Aim of the exercise: Transcribe every entry word for word, but drop the pictures.

Extracted information:
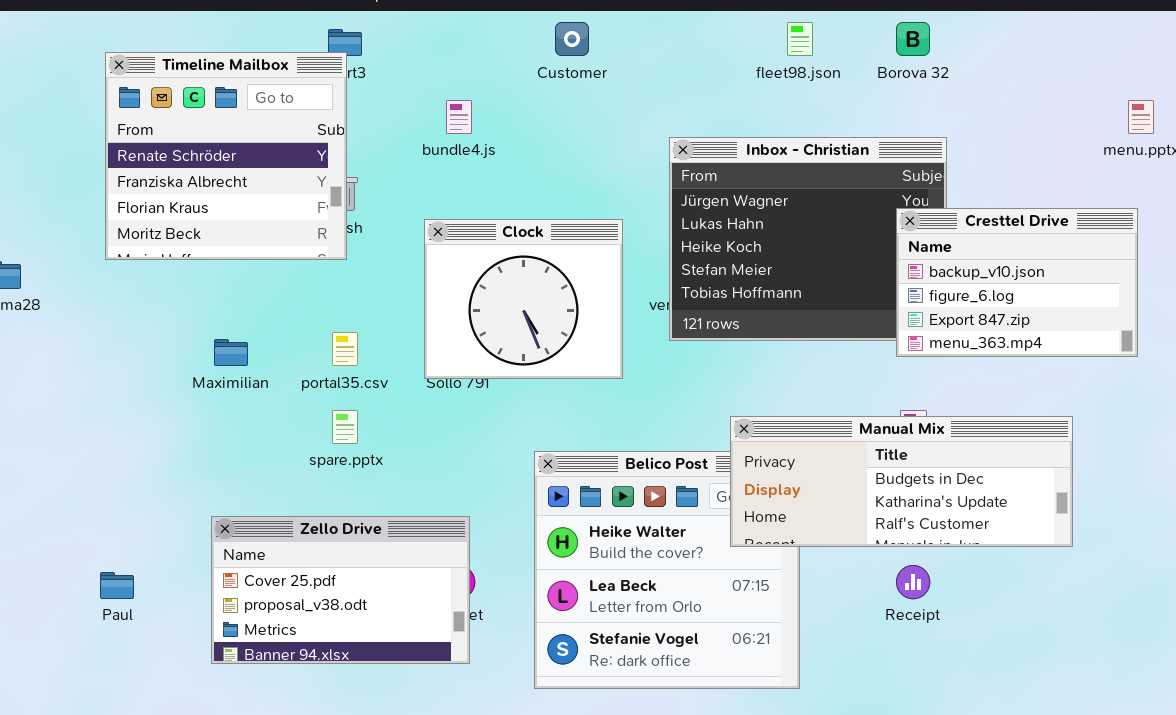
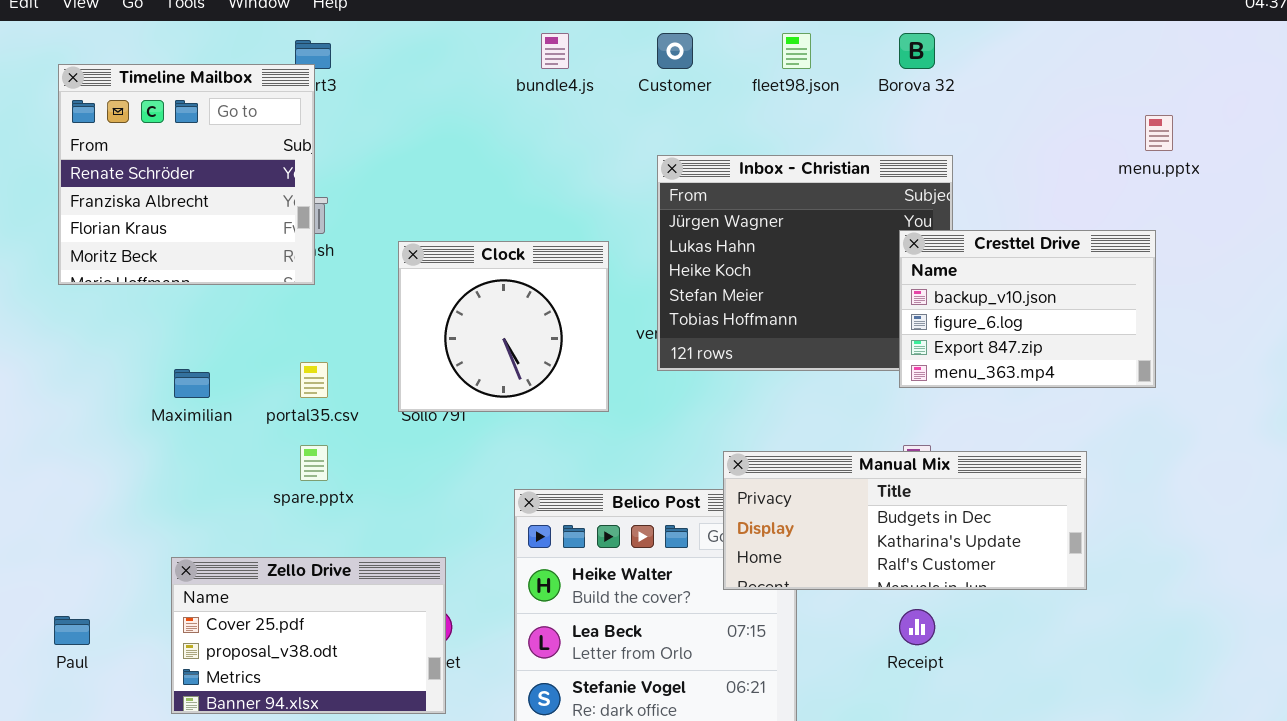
Customer: [555,22,589,56] -> [657,33,693,69], moved
bundle4.js: [446,100,472,134] -> [541,33,569,69], moved

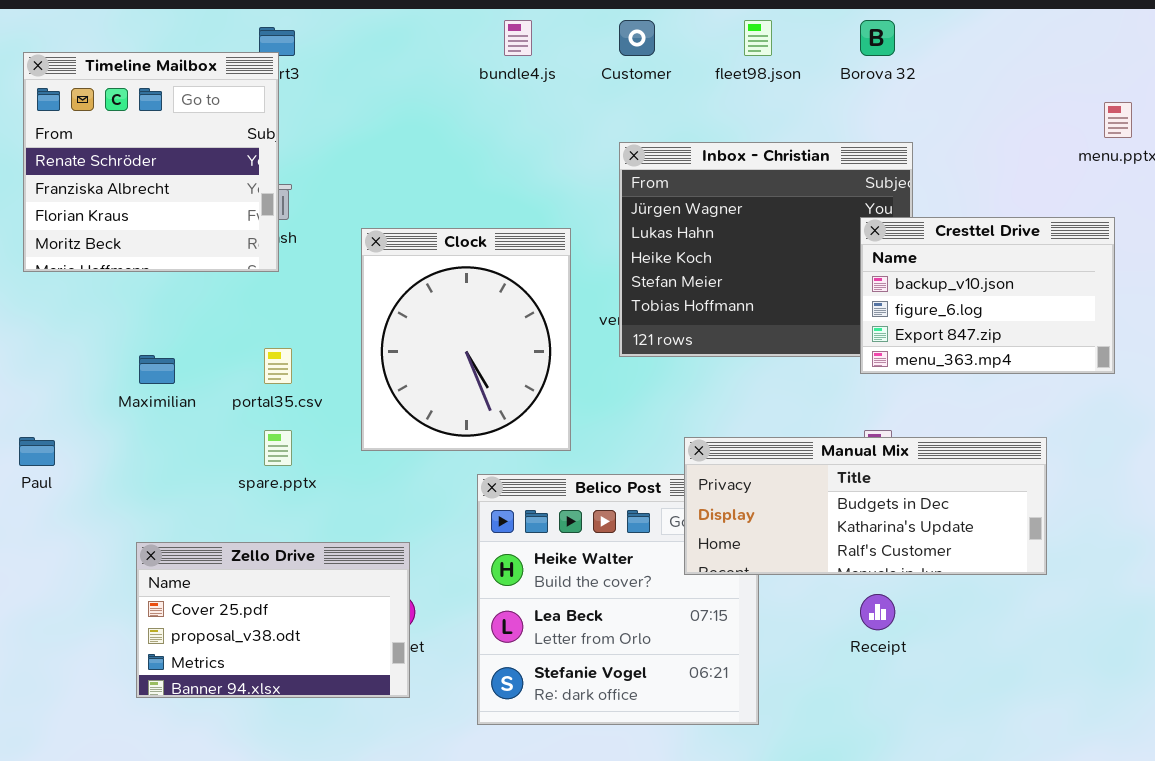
Clock: [398,241,609,412] -> [361,228,571,451], resized
Paul: [54,616,90,645] -> [19,437,55,466], moved

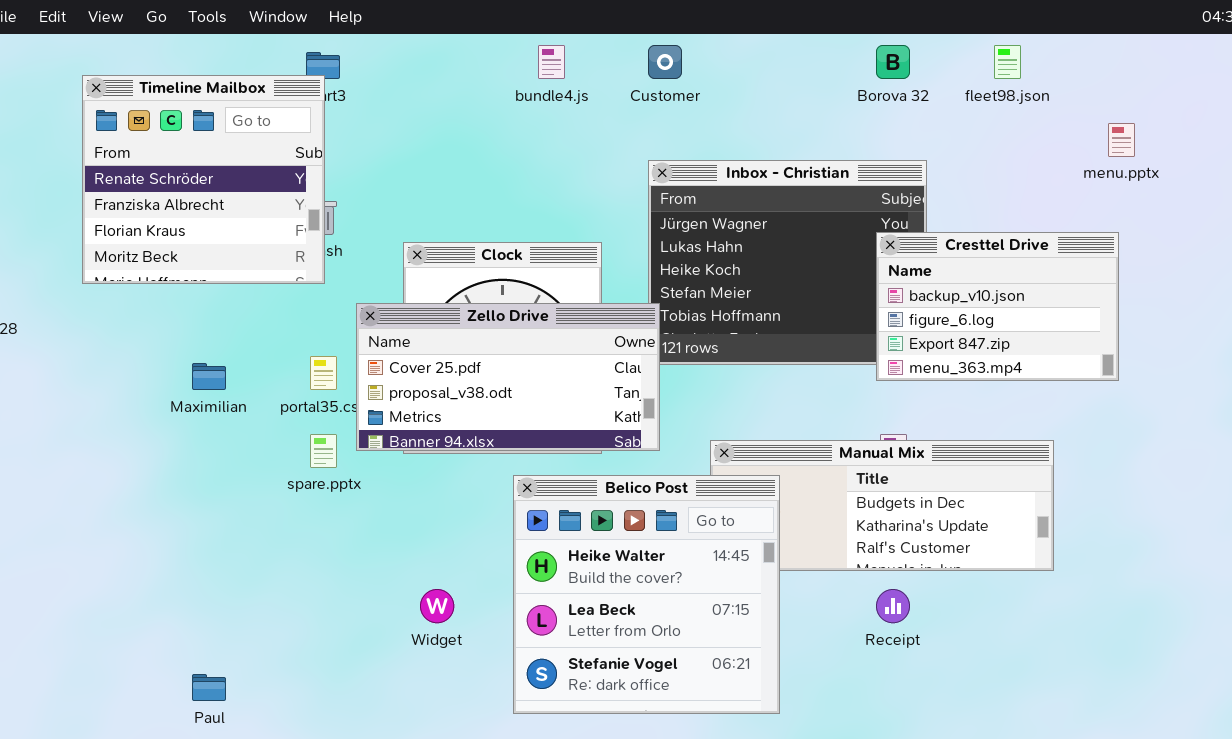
fleet98.json: [744,20,772,56] -> [994,45,1021,79], moved
Paul: [19,437,55,466] -> [192,674,226,701], moved
Belico Post: [477,474,759,725] -> [513,475,780,714], raised
Zello Drive: [136,542,410,698] -> [356,303,660,451], moved, resized

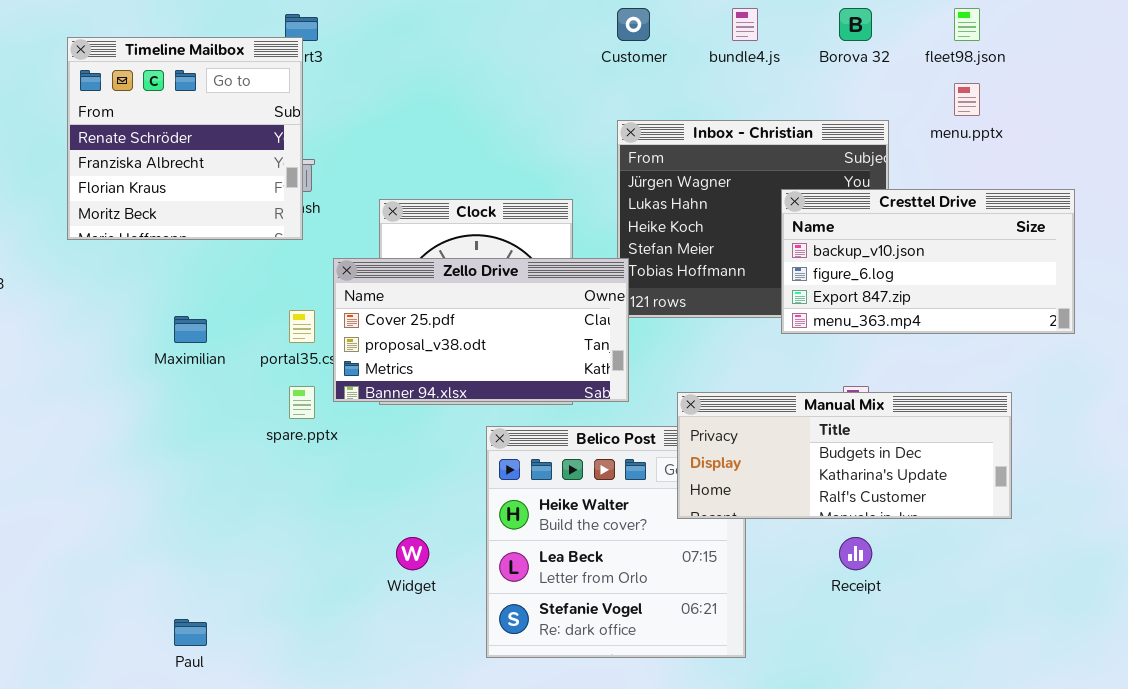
bundle4.js: [538,45,565,79] -> [732,8,758,41], moved
menu.pptx: [1108,123,1135,157] -> [954,83,980,116], moved
Cresttel Drive: [876,232,1119,381] -> [781,189,1075,334], resized
Manual Mix: [710,440,1054,571] -> [677,392,1012,519], raised

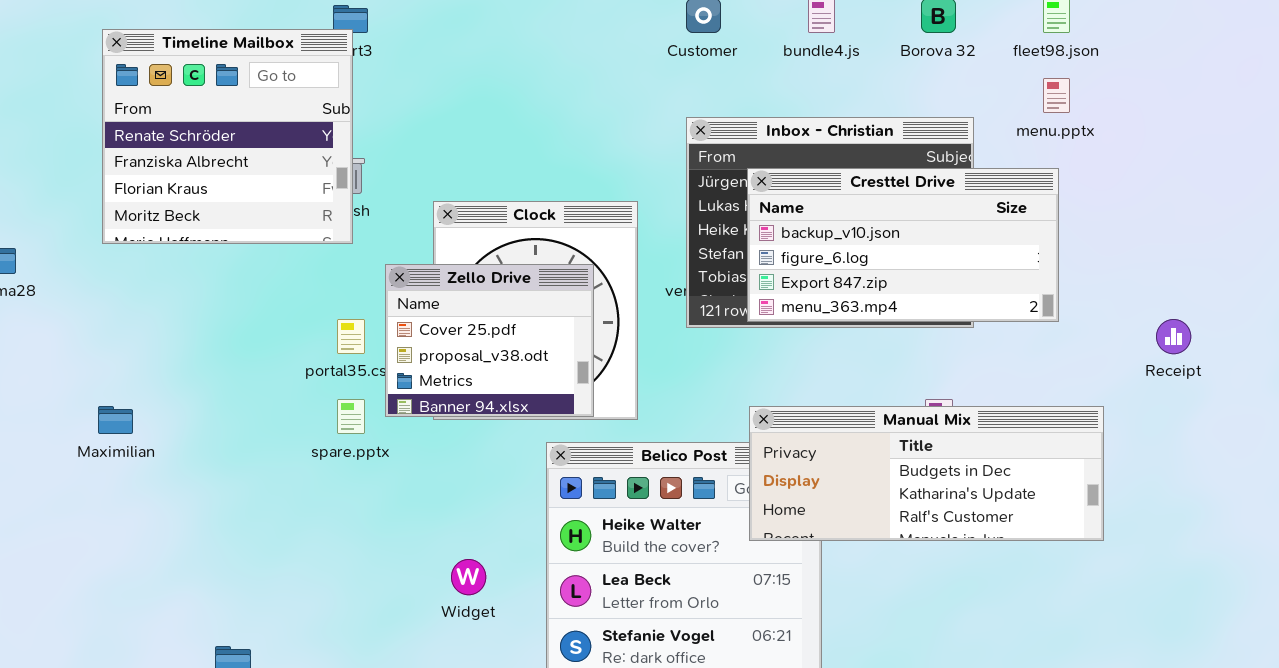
Cresttel Drive: [781,189,1075,334] -> [747,168,1059,322], moved
Zello Drive: [333,258,629,402] -> [385,264,594,417], resized
Maximilian: [174,316,207,343] -> [98,406,133,434], moved
Receipt: [839,537,872,570] -> [1156,319,1191,354], moved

Answer to the problem:
Customer: [555,22,589,56] -> [657,33,693,69], moved
bundle4.js: [446,100,472,134] -> [541,33,569,69], moved

Clock: [398,241,609,412] -> [361,228,571,451], resized
Paul: [54,616,90,645] -> [19,437,55,466], moved

fleet98.json: [744,20,772,56] -> [994,45,1021,79], moved
Paul: [19,437,55,466] -> [192,674,226,701], moved
Belico Post: [477,474,759,725] -> [513,475,780,714], raised
Zello Drive: [136,542,410,698] -> [356,303,660,451], moved, resized

bundle4.js: [538,45,565,79] -> [732,8,758,41], moved
menu.pptx: [1108,123,1135,157] -> [954,83,980,116], moved
Cresttel Drive: [876,232,1119,381] -> [781,189,1075,334], resized
Manual Mix: [710,440,1054,571] -> [677,392,1012,519], raised

Cresttel Drive: [781,189,1075,334] -> [747,168,1059,322], moved
Zello Drive: [333,258,629,402] -> [385,264,594,417], resized
Maximilian: [174,316,207,343] -> [98,406,133,434], moved
Receipt: [839,537,872,570] -> [1156,319,1191,354], moved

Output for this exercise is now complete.